Below is a listing. Quote from it, exactly, the lines from the one containing "pink semicircle: (133, 148)" down to the one containing "cyan square: (761, 188) -> (1182, 683), moved", both ends included, and nothing else.

*** Opening of Data extract ***

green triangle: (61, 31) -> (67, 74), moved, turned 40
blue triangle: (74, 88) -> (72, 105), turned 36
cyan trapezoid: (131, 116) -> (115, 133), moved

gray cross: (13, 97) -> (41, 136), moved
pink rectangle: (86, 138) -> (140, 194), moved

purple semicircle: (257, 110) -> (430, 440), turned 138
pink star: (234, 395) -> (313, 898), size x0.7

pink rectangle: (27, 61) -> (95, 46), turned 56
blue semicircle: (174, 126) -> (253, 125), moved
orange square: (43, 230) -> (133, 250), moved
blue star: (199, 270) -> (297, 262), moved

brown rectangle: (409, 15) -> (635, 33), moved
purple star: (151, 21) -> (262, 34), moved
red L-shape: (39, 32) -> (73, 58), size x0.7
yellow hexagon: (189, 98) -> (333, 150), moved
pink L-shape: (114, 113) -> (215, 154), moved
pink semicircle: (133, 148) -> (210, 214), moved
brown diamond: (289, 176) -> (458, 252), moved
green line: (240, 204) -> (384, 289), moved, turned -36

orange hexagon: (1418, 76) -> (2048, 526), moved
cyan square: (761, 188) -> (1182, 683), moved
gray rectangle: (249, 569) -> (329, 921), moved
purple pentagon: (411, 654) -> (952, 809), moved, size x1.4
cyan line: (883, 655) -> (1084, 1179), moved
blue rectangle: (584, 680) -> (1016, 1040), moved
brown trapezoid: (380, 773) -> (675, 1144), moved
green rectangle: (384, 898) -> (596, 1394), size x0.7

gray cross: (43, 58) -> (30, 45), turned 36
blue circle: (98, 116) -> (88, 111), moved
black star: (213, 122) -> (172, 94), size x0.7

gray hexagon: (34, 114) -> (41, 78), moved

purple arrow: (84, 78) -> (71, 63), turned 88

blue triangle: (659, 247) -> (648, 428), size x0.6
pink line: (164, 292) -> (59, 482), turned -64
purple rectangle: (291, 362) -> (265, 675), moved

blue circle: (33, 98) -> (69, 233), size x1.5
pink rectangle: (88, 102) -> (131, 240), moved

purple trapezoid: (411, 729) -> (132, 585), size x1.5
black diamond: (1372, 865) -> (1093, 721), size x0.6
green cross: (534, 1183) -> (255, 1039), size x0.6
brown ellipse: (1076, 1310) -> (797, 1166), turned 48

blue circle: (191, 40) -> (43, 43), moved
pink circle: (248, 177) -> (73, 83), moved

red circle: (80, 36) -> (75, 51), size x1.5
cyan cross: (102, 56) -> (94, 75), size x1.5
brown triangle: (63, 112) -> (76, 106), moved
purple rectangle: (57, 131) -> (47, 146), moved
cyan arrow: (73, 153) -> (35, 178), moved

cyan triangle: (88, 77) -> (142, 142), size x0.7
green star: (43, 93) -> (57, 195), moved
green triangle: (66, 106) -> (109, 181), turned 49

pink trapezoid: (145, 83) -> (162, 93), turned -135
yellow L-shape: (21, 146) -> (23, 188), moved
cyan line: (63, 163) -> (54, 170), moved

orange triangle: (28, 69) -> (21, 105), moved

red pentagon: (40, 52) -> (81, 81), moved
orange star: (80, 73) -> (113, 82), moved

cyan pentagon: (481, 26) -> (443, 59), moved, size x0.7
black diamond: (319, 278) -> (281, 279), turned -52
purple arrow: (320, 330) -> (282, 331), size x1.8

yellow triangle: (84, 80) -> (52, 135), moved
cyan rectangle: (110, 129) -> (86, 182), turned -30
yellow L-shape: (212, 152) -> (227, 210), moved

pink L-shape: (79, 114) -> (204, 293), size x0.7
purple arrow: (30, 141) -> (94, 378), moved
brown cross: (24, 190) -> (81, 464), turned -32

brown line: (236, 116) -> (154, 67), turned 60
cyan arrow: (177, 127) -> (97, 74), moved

*** Close of Data extract ***

*Answer to the exercise*:
pink semicircle: (133, 148) -> (210, 214), moved
brown diamond: (289, 176) -> (458, 252), moved
green line: (240, 204) -> (384, 289), moved, turned -36

orange hexagon: (1418, 76) -> (2048, 526), moved
cyan square: (761, 188) -> (1182, 683), moved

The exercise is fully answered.